WORK TO COMPLETE: Within the material below, locate the line with "none -> green brick J3:K3 level 1" and the line with "none -> brown plate L7 level 1", then return those two lines and all lines between them, exactly as written.

TASK INPUT:
--------------------------------------------------

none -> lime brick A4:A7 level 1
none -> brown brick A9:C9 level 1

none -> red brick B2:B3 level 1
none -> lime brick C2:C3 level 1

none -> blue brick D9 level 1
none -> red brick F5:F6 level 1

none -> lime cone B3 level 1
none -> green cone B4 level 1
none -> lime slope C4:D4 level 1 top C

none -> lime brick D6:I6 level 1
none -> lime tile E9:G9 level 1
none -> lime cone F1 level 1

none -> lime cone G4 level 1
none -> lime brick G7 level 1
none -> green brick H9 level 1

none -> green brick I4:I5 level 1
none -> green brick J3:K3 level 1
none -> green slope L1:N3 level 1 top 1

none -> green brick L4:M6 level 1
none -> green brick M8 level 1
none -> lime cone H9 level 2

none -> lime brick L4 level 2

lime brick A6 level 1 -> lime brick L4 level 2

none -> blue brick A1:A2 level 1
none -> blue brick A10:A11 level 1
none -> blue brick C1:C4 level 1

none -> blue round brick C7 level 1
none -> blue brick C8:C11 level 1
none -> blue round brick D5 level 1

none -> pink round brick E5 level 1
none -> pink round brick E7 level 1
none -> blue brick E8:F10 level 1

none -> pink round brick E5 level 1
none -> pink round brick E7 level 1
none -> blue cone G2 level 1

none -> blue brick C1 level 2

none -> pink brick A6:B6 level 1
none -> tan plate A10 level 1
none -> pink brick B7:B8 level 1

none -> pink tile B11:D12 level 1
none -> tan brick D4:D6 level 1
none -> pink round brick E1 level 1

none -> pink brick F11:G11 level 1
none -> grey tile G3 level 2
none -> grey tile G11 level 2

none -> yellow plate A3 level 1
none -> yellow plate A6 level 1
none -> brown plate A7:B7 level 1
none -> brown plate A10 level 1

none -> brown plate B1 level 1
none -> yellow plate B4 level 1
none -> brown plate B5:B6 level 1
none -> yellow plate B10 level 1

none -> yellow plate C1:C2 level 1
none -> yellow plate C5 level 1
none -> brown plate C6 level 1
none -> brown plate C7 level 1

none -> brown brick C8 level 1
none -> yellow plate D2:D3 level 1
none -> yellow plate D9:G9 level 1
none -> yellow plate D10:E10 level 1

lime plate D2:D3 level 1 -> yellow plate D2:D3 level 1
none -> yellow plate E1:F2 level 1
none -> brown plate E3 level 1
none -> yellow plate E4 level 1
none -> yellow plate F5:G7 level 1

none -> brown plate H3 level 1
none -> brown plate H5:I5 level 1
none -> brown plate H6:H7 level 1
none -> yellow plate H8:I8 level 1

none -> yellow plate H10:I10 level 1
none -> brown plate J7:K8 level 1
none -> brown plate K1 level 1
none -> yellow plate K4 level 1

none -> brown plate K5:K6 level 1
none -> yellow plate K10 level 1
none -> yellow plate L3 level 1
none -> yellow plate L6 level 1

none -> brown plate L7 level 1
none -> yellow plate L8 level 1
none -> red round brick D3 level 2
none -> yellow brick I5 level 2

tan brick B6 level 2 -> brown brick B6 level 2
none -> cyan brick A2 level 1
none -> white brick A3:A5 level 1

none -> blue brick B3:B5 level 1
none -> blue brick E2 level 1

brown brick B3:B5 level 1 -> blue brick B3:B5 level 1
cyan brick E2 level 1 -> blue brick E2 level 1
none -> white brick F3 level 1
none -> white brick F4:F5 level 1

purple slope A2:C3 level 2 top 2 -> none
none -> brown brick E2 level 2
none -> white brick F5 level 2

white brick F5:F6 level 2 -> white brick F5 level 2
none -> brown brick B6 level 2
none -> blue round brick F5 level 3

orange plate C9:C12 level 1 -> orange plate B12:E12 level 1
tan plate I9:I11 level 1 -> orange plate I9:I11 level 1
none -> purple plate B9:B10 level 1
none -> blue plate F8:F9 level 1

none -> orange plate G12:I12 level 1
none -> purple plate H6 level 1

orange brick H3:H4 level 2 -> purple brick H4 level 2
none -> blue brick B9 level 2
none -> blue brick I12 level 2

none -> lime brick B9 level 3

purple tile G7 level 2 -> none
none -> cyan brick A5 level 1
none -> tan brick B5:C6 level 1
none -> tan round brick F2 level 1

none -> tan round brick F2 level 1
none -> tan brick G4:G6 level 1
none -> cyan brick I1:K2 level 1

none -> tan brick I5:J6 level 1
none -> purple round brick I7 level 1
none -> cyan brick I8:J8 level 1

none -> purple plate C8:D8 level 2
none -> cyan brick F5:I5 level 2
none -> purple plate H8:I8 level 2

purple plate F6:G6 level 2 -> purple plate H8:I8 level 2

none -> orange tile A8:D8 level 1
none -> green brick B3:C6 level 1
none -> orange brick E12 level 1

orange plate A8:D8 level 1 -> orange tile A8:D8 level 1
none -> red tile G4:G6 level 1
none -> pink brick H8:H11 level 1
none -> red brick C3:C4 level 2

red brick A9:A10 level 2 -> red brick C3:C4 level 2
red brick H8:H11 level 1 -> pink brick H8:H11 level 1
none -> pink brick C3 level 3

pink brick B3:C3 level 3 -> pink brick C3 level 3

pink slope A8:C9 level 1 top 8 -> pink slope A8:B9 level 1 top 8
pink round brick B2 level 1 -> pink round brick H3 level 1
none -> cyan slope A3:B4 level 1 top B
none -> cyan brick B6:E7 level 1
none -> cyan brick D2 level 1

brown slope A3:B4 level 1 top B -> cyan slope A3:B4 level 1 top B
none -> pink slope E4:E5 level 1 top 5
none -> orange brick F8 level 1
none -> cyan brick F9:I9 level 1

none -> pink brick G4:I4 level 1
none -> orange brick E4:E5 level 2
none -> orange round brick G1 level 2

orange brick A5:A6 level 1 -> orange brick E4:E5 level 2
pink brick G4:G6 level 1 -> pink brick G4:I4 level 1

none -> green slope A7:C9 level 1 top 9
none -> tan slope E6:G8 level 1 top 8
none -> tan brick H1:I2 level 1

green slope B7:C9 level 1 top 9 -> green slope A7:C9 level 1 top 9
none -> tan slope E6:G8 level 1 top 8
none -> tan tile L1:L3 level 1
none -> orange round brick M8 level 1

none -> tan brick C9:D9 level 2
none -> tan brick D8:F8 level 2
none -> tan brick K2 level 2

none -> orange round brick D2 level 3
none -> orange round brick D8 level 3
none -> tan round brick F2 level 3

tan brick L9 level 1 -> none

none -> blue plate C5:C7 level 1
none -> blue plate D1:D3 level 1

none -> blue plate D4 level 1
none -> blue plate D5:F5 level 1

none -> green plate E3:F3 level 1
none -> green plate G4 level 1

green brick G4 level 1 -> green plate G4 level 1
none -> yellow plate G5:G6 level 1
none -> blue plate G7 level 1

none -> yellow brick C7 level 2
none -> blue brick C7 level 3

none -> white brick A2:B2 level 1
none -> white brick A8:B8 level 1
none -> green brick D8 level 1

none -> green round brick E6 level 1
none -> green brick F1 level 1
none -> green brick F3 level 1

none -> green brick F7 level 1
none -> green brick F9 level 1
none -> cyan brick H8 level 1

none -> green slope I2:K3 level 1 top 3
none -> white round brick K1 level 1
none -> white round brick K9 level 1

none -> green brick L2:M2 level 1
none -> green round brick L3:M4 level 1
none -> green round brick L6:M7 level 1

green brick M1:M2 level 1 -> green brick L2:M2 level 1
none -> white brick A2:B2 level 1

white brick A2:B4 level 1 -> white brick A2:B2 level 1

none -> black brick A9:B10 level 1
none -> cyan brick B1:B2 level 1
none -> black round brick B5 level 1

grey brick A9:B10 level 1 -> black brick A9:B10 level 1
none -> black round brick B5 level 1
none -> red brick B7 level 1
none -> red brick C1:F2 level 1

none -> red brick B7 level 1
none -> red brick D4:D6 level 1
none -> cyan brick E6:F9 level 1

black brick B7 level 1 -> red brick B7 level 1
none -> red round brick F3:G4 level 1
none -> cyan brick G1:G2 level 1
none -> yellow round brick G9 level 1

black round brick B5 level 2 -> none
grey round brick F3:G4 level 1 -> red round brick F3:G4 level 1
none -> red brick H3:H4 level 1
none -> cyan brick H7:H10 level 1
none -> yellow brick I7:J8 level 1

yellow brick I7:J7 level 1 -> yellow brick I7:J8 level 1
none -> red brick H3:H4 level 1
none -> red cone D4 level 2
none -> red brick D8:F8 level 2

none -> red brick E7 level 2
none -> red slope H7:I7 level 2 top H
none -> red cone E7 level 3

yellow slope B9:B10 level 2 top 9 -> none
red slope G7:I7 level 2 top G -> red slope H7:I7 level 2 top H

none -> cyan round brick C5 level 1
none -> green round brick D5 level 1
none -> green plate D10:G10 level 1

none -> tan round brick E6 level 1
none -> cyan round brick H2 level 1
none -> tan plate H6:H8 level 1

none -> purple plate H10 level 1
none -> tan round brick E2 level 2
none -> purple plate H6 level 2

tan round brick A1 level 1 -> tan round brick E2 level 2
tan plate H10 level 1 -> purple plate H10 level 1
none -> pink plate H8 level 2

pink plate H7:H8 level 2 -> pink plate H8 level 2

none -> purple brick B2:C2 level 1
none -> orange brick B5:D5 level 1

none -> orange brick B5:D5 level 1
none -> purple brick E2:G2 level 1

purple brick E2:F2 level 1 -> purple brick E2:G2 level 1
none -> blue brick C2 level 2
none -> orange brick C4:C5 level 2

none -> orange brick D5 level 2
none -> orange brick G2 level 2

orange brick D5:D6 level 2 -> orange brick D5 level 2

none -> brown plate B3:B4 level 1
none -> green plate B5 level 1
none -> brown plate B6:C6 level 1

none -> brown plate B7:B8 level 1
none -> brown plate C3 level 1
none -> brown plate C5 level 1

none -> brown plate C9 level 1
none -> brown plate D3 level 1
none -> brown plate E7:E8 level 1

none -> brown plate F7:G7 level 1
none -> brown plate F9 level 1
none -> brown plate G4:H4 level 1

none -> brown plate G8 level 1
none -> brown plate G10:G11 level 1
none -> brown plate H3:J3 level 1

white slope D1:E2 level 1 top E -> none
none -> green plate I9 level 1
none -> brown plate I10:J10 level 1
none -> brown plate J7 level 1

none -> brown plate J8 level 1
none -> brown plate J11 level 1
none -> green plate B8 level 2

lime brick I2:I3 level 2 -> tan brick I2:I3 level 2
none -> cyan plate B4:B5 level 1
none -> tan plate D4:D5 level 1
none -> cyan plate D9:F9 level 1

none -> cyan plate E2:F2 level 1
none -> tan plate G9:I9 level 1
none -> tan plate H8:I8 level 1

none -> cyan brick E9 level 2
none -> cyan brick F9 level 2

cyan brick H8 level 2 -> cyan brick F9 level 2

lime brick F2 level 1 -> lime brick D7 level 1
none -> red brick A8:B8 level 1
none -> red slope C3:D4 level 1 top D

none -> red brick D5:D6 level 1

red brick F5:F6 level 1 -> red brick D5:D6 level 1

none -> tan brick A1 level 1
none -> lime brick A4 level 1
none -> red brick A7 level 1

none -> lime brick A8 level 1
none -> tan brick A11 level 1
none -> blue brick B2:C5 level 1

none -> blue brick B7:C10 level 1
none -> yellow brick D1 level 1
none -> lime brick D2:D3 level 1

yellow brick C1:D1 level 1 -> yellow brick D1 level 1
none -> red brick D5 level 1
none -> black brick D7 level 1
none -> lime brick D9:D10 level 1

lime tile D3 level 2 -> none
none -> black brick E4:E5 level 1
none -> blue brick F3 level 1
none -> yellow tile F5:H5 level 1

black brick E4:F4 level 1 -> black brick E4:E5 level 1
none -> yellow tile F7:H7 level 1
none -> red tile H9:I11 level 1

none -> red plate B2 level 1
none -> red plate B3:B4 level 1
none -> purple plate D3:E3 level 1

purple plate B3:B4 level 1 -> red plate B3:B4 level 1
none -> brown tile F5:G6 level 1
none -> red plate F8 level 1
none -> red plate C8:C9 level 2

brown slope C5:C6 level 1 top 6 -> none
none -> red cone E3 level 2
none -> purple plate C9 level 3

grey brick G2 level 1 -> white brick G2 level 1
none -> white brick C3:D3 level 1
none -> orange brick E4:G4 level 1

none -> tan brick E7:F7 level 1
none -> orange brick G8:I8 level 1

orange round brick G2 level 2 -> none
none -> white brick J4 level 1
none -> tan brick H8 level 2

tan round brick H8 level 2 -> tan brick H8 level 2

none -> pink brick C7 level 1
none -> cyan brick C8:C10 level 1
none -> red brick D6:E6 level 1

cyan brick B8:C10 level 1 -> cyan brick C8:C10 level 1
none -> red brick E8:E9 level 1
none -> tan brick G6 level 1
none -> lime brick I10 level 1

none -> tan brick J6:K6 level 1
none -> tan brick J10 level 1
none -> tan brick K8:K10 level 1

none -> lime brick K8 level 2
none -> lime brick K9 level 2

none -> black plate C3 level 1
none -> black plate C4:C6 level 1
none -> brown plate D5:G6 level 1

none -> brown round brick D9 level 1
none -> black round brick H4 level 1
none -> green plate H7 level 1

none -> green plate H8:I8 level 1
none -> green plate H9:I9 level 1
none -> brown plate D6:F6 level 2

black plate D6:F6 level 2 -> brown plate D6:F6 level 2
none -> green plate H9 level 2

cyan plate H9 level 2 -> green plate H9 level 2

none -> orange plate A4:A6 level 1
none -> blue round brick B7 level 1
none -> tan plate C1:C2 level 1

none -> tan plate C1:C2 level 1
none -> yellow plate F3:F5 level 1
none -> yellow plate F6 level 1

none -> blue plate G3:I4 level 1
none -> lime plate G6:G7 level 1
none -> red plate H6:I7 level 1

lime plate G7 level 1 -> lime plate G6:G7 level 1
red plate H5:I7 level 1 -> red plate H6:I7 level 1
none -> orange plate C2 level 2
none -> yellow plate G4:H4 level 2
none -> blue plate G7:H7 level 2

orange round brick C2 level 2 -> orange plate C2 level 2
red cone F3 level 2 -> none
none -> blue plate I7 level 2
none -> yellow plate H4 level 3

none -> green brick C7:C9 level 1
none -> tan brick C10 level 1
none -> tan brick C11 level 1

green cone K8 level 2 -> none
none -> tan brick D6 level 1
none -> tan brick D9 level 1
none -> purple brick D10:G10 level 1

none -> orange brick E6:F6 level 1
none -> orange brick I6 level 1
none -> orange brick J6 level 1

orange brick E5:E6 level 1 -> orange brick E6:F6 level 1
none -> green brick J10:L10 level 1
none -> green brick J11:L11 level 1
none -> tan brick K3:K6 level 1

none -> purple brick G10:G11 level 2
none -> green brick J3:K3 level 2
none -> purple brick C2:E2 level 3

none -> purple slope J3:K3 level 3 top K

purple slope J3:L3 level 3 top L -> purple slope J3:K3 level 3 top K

--------------------------------------------------

RESPONSE:
none -> green brick J3:K3 level 1
none -> green slope L1:N3 level 1 top 1

none -> green brick L4:M6 level 1
none -> green brick M8 level 1
none -> lime cone H9 level 2

none -> lime brick L4 level 2

lime brick A6 level 1 -> lime brick L4 level 2

none -> blue brick A1:A2 level 1
none -> blue brick A10:A11 level 1
none -> blue brick C1:C4 level 1

none -> blue round brick C7 level 1
none -> blue brick C8:C11 level 1
none -> blue round brick D5 level 1

none -> pink round brick E5 level 1
none -> pink round brick E7 level 1
none -> blue brick E8:F10 level 1

none -> pink round brick E5 level 1
none -> pink round brick E7 level 1
none -> blue cone G2 level 1

none -> blue brick C1 level 2

none -> pink brick A6:B6 level 1
none -> tan plate A10 level 1
none -> pink brick B7:B8 level 1

none -> pink tile B11:D12 level 1
none -> tan brick D4:D6 level 1
none -> pink round brick E1 level 1

none -> pink brick F11:G11 level 1
none -> grey tile G3 level 2
none -> grey tile G11 level 2

none -> yellow plate A3 level 1
none -> yellow plate A6 level 1
none -> brown plate A7:B7 level 1
none -> brown plate A10 level 1

none -> brown plate B1 level 1
none -> yellow plate B4 level 1
none -> brown plate B5:B6 level 1
none -> yellow plate B10 level 1

none -> yellow plate C1:C2 level 1
none -> yellow plate C5 level 1
none -> brown plate C6 level 1
none -> brown plate C7 level 1

none -> brown brick C8 level 1
none -> yellow plate D2:D3 level 1
none -> yellow plate D9:G9 level 1
none -> yellow plate D10:E10 level 1

lime plate D2:D3 level 1 -> yellow plate D2:D3 level 1
none -> yellow plate E1:F2 level 1
none -> brown plate E3 level 1
none -> yellow plate E4 level 1
none -> yellow plate F5:G7 level 1

none -> brown plate H3 level 1
none -> brown plate H5:I5 level 1
none -> brown plate H6:H7 level 1
none -> yellow plate H8:I8 level 1

none -> yellow plate H10:I10 level 1
none -> brown plate J7:K8 level 1
none -> brown plate K1 level 1
none -> yellow plate K4 level 1

none -> brown plate K5:K6 level 1
none -> yellow plate K10 level 1
none -> yellow plate L3 level 1
none -> yellow plate L6 level 1

none -> brown plate L7 level 1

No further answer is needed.